- **WHAT THE TASK ASKS**: An exact reproduction of all the entries below is required.

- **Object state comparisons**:
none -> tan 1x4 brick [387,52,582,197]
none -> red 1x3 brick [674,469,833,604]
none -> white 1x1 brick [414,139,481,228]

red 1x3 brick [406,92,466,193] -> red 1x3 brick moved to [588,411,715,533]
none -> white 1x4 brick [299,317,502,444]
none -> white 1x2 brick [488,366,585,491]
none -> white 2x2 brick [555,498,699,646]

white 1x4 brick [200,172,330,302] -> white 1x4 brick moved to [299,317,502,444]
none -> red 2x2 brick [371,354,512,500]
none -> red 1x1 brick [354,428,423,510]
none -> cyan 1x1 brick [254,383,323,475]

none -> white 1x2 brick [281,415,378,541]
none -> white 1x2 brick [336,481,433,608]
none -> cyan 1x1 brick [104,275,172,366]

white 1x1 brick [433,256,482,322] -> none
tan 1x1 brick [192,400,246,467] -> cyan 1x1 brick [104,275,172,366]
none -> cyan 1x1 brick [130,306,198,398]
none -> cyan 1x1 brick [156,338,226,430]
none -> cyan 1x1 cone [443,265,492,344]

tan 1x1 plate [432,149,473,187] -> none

- **EXPECTED ANSWER**:
none -> tan 1x4 brick [387,52,582,197]
none -> red 1x3 brick [674,469,833,604]
none -> white 1x1 brick [414,139,481,228]

red 1x3 brick [406,92,466,193] -> red 1x3 brick moved to [588,411,715,533]
none -> white 1x4 brick [299,317,502,444]
none -> white 1x2 brick [488,366,585,491]
none -> white 2x2 brick [555,498,699,646]

white 1x4 brick [200,172,330,302] -> white 1x4 brick moved to [299,317,502,444]
none -> red 2x2 brick [371,354,512,500]
none -> red 1x1 brick [354,428,423,510]
none -> cyan 1x1 brick [254,383,323,475]

none -> white 1x2 brick [281,415,378,541]
none -> white 1x2 brick [336,481,433,608]
none -> cyan 1x1 brick [104,275,172,366]

white 1x1 brick [433,256,482,322] -> none
tan 1x1 brick [192,400,246,467] -> cyan 1x1 brick [104,275,172,366]
none -> cyan 1x1 brick [130,306,198,398]
none -> cyan 1x1 brick [156,338,226,430]
none -> cyan 1x1 cone [443,265,492,344]

tan 1x1 plate [432,149,473,187] -> none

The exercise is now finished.